Material provided:
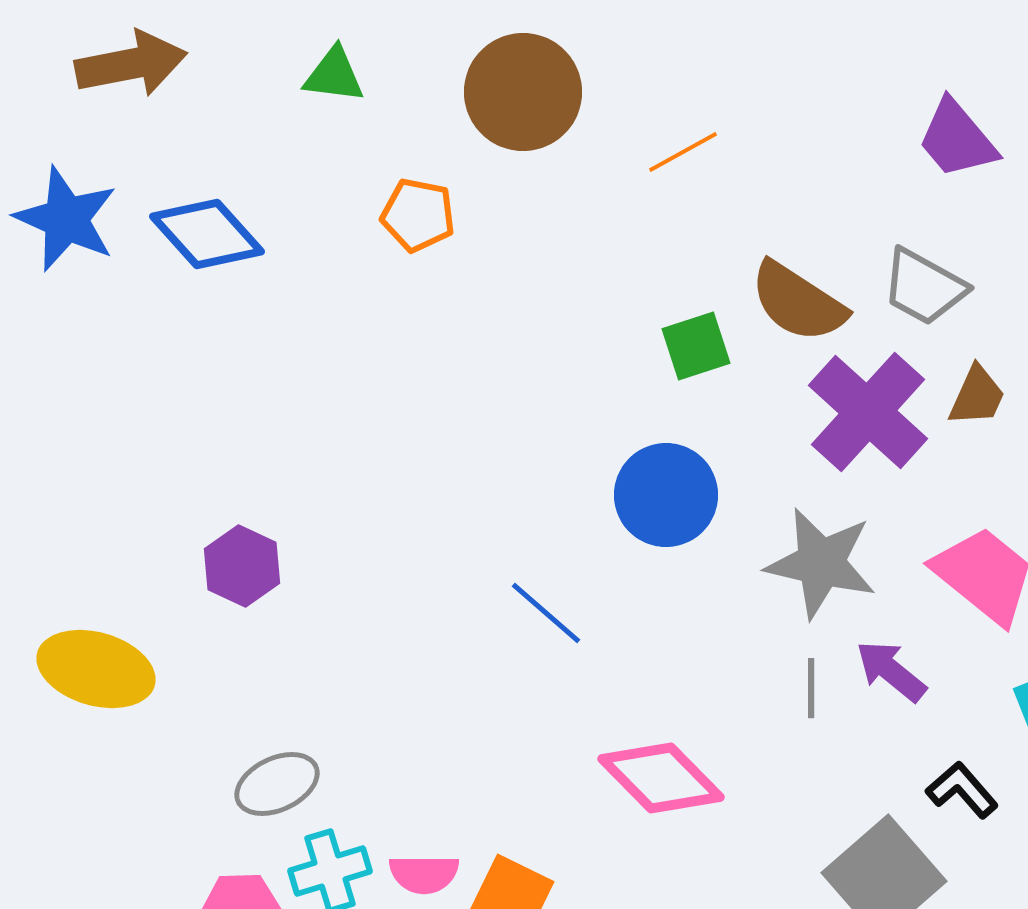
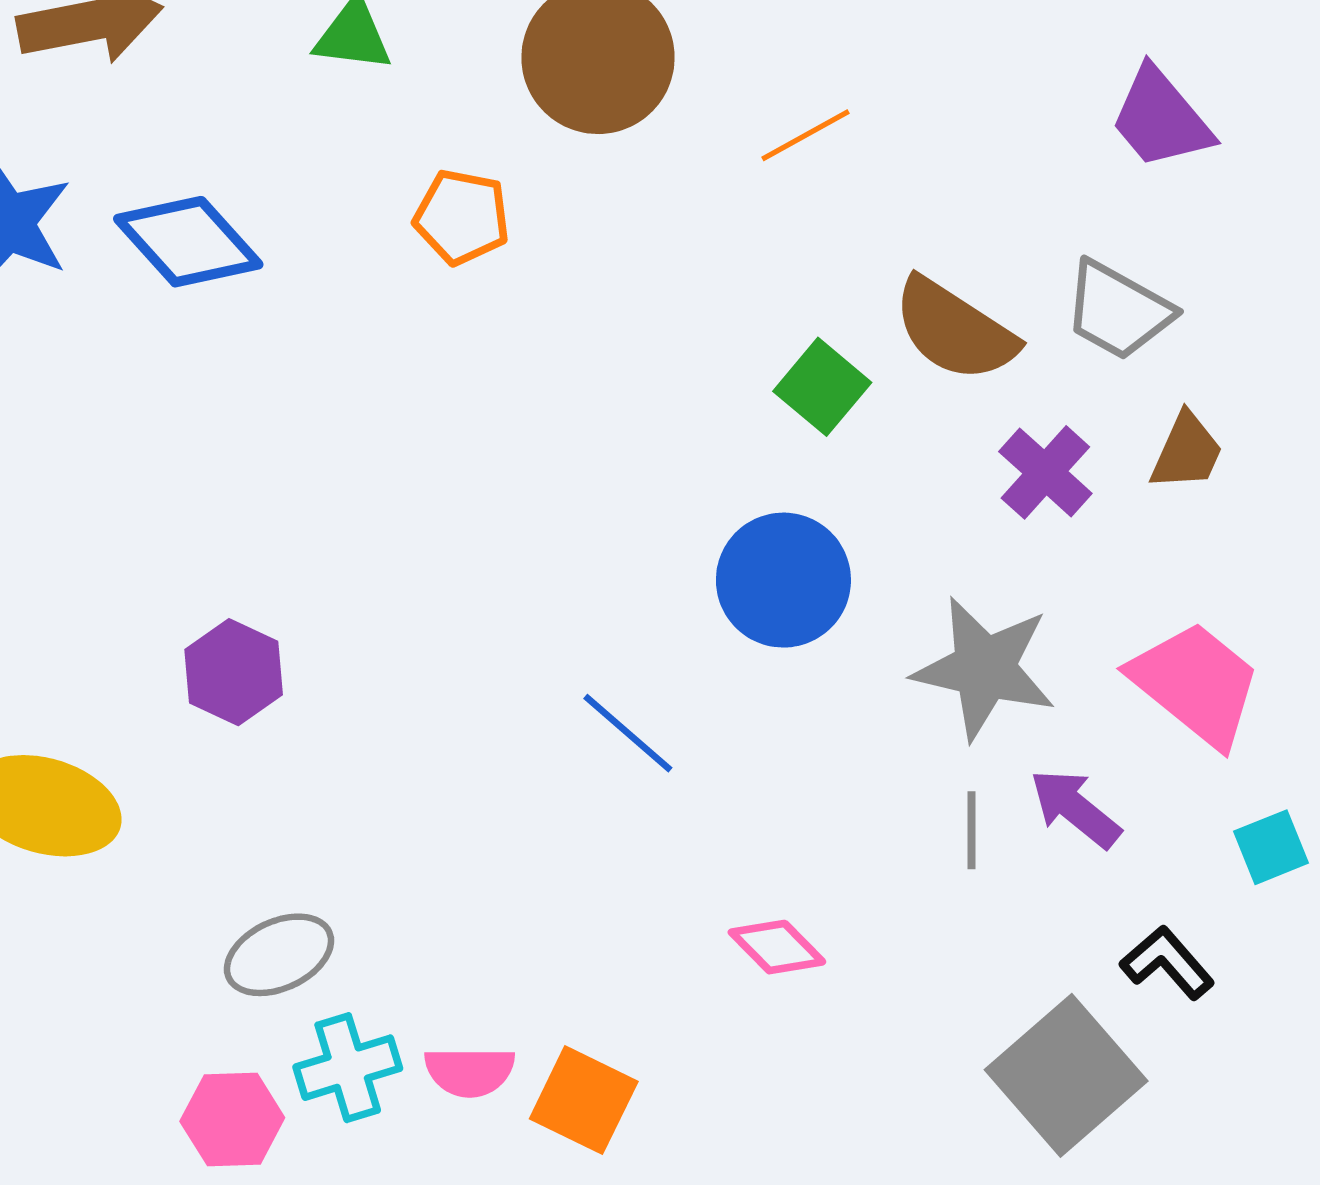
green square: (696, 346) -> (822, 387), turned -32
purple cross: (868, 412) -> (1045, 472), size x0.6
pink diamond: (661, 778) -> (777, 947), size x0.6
--
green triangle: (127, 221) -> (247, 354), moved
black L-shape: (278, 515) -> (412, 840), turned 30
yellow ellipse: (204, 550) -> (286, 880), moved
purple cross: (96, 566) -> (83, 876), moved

Activity: What is asked for is an exact copy of the lines above from the one containing "green square: (696, 346)" through the one containing "pink diamond: (661, 778)", and only those.

Expected answer:
green square: (696, 346) -> (822, 387), turned -32
purple cross: (868, 412) -> (1045, 472), size x0.6
pink diamond: (661, 778) -> (777, 947), size x0.6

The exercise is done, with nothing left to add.